● EXERCISE DESCRIPTION:
Only the lines holding the string "schwarz" are needed; copy each of them from the data.

● PROVIDED RECORDS:
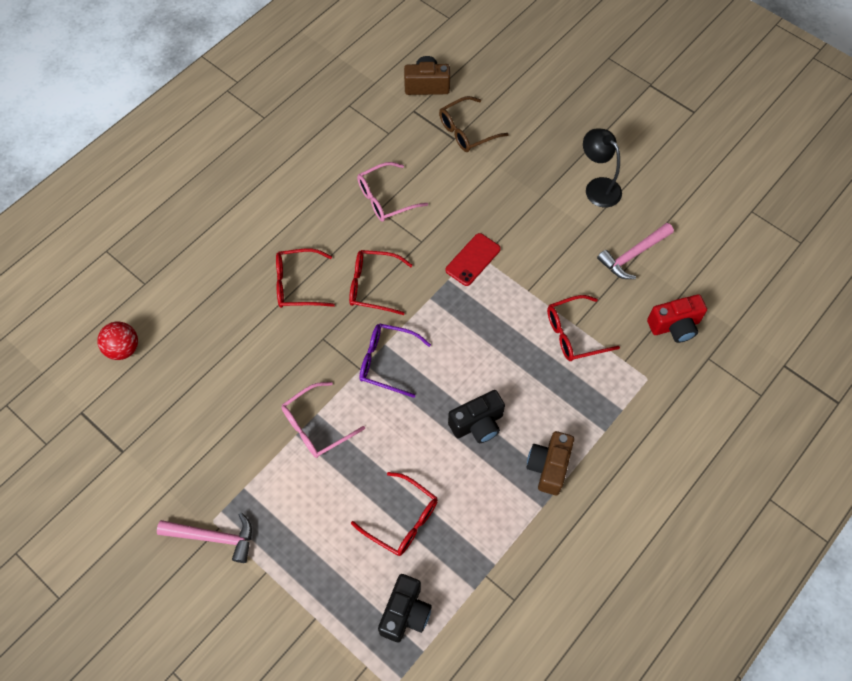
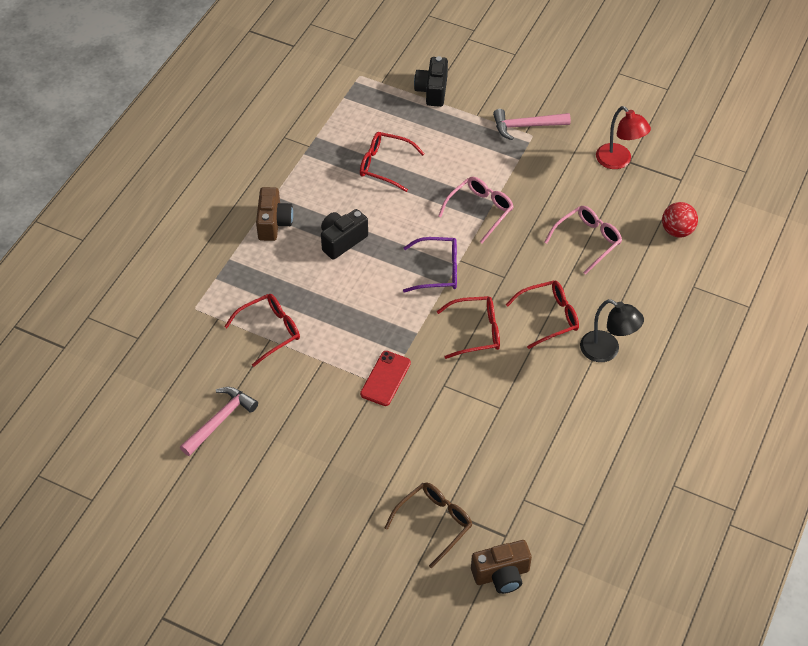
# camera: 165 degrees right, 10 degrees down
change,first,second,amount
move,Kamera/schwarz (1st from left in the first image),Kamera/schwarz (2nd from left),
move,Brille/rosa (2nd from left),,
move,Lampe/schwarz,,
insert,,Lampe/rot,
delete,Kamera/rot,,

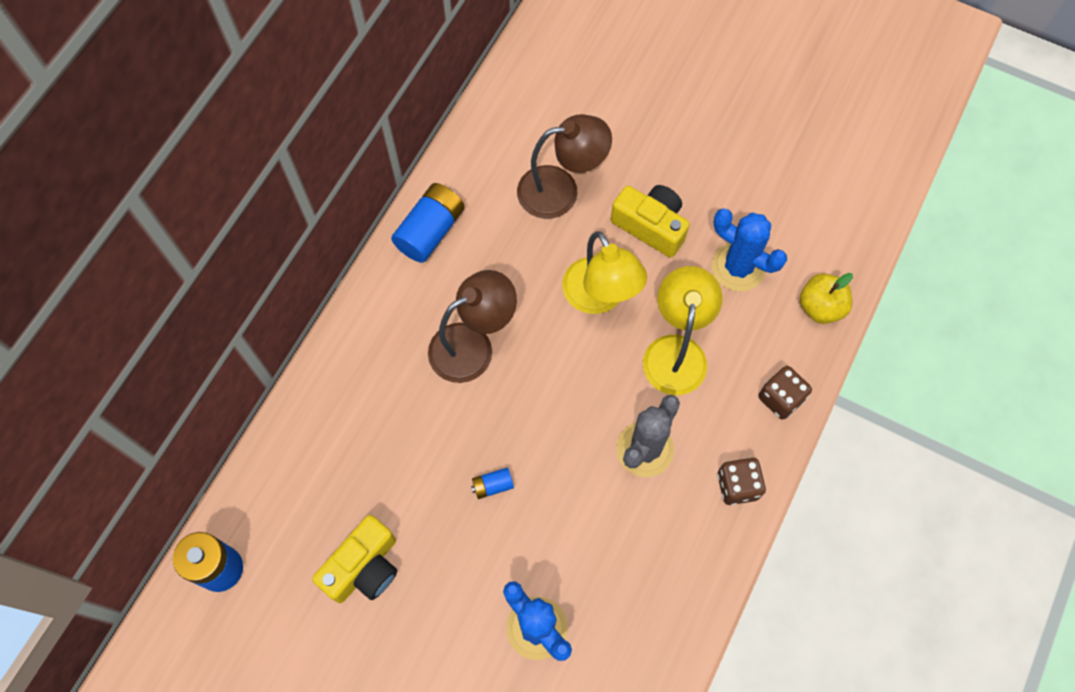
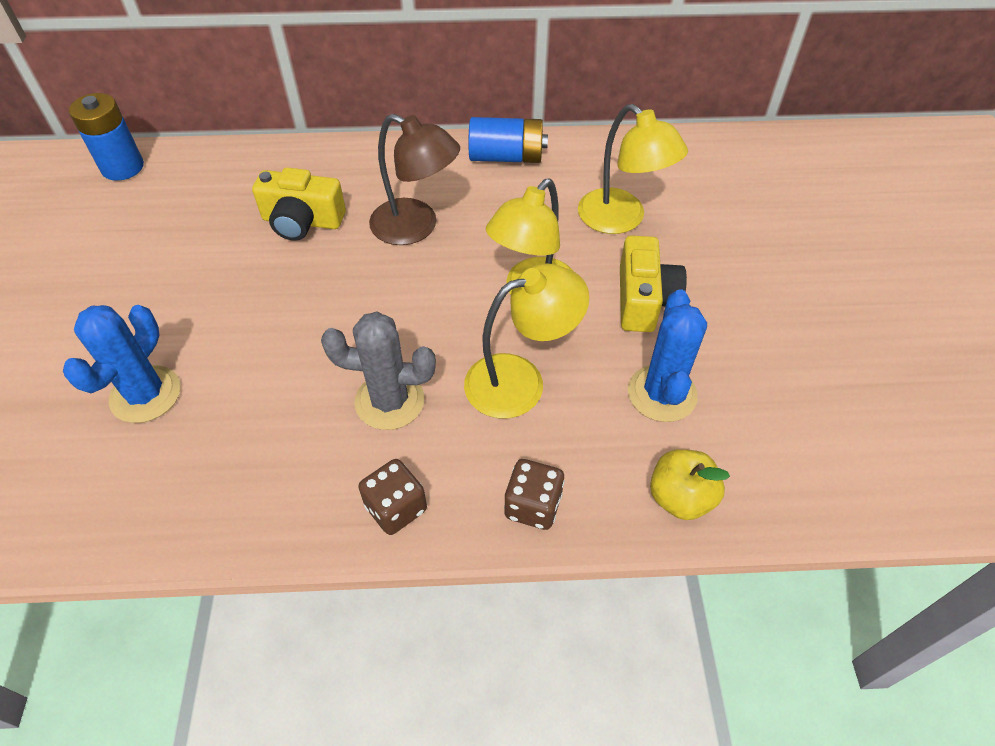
# camera: 60 degrees right, 15 degrees down
change,first,second,amount
move,Kamera/gelb (1st from left),,
recolor,Lampe/braun (2nd from left),Lampe/gelb (3rd from left),
delete,Batterie/blau (3rd from left),,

● EXERCISE RESPONSE:
move,Kamera/schwarz (1st from left in the first image),Kamera/schwarz (2nd from left),
move,Lampe/schwarz,,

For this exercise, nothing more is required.